Would you give the records below again, exactly and completely?

----- EXTRACTED ENTRIES -----

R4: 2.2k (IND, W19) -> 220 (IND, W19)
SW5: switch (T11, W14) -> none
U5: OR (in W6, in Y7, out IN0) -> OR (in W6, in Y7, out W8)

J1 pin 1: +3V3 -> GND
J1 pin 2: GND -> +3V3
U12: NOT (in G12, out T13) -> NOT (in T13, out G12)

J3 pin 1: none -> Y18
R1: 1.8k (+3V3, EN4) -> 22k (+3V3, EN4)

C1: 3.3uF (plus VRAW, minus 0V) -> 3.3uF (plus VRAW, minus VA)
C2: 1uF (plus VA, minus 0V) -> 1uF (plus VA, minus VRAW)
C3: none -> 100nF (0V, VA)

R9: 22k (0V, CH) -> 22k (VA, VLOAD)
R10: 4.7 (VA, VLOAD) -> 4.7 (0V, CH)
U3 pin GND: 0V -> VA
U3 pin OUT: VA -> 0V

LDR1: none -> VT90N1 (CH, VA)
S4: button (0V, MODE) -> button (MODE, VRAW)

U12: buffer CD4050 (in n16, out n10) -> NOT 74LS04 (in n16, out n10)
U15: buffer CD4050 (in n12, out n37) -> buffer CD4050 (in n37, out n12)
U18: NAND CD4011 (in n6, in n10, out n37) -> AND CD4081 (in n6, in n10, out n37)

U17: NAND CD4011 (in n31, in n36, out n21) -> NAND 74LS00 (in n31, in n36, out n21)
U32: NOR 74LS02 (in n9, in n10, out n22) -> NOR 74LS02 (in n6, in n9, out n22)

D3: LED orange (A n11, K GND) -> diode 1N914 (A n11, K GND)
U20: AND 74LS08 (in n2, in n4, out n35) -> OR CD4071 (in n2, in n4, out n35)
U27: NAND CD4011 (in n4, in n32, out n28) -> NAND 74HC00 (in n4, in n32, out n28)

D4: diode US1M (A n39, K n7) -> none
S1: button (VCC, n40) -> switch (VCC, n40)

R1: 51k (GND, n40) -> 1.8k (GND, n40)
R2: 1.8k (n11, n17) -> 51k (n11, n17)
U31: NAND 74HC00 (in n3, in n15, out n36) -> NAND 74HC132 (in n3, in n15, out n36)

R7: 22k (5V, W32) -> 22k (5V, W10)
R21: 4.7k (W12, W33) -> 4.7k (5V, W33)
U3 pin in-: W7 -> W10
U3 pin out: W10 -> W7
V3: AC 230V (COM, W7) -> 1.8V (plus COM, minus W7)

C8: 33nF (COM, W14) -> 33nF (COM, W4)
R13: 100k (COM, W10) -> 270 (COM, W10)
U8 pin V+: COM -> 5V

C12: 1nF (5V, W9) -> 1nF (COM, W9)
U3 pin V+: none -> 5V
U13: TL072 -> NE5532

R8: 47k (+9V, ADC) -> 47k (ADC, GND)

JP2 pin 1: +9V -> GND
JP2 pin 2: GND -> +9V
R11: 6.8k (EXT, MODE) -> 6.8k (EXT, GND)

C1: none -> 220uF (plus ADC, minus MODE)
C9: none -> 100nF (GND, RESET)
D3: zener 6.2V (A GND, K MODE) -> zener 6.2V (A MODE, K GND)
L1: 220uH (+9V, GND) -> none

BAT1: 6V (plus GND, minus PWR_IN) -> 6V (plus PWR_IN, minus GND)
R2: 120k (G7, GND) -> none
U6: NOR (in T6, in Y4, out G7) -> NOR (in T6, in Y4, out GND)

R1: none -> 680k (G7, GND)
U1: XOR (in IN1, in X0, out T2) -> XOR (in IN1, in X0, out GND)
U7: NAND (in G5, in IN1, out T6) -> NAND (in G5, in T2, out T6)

-----

- RESULT BELOW
R4: 2.2k (IND, W19) -> 220 (IND, W19)
SW5: switch (T11, W14) -> none
U5: OR (in W6, in Y7, out IN0) -> OR (in W6, in Y7, out W8)

J1 pin 1: +3V3 -> GND
J1 pin 2: GND -> +3V3
U12: NOT (in G12, out T13) -> NOT (in T13, out G12)

J3 pin 1: none -> Y18
R1: 1.8k (+3V3, EN4) -> 22k (+3V3, EN4)

C1: 3.3uF (plus VRAW, minus 0V) -> 3.3uF (plus VRAW, minus VA)
C2: 1uF (plus VA, minus 0V) -> 1uF (plus VA, minus VRAW)
C3: none -> 100nF (0V, VA)

R9: 22k (0V, CH) -> 22k (VA, VLOAD)
R10: 4.7 (VA, VLOAD) -> 4.7 (0V, CH)
U3 pin GND: 0V -> VA
U3 pin OUT: VA -> 0V

LDR1: none -> VT90N1 (CH, VA)
S4: button (0V, MODE) -> button (MODE, VRAW)

U12: buffer CD4050 (in n16, out n10) -> NOT 74LS04 (in n16, out n10)
U15: buffer CD4050 (in n12, out n37) -> buffer CD4050 (in n37, out n12)
U18: NAND CD4011 (in n6, in n10, out n37) -> AND CD4081 (in n6, in n10, out n37)

U17: NAND CD4011 (in n31, in n36, out n21) -> NAND 74LS00 (in n31, in n36, out n21)
U32: NOR 74LS02 (in n9, in n10, out n22) -> NOR 74LS02 (in n6, in n9, out n22)

D3: LED orange (A n11, K GND) -> diode 1N914 (A n11, K GND)
U20: AND 74LS08 (in n2, in n4, out n35) -> OR CD4071 (in n2, in n4, out n35)
U27: NAND CD4011 (in n4, in n32, out n28) -> NAND 74HC00 (in n4, in n32, out n28)

D4: diode US1M (A n39, K n7) -> none
S1: button (VCC, n40) -> switch (VCC, n40)

R1: 51k (GND, n40) -> 1.8k (GND, n40)
R2: 1.8k (n11, n17) -> 51k (n11, n17)
U31: NAND 74HC00 (in n3, in n15, out n36) -> NAND 74HC132 (in n3, in n15, out n36)

R7: 22k (5V, W32) -> 22k (5V, W10)
R21: 4.7k (W12, W33) -> 4.7k (5V, W33)
U3 pin in-: W7 -> W10
U3 pin out: W10 -> W7
V3: AC 230V (COM, W7) -> 1.8V (plus COM, minus W7)

C8: 33nF (COM, W14) -> 33nF (COM, W4)
R13: 100k (COM, W10) -> 270 (COM, W10)
U8 pin V+: COM -> 5V

C12: 1nF (5V, W9) -> 1nF (COM, W9)
U3 pin V+: none -> 5V
U13: TL072 -> NE5532

R8: 47k (+9V, ADC) -> 47k (ADC, GND)

JP2 pin 1: +9V -> GND
JP2 pin 2: GND -> +9V
R11: 6.8k (EXT, MODE) -> 6.8k (EXT, GND)

C1: none -> 220uF (plus ADC, minus MODE)
C9: none -> 100nF (GND, RESET)
D3: zener 6.2V (A GND, K MODE) -> zener 6.2V (A MODE, K GND)
L1: 220uH (+9V, GND) -> none

BAT1: 6V (plus GND, minus PWR_IN) -> 6V (plus PWR_IN, minus GND)
R2: 120k (G7, GND) -> none
U6: NOR (in T6, in Y4, out G7) -> NOR (in T6, in Y4, out GND)

R1: none -> 680k (G7, GND)
U1: XOR (in IN1, in X0, out T2) -> XOR (in IN1, in X0, out GND)
U7: NAND (in G5, in IN1, out T6) -> NAND (in G5, in T2, out T6)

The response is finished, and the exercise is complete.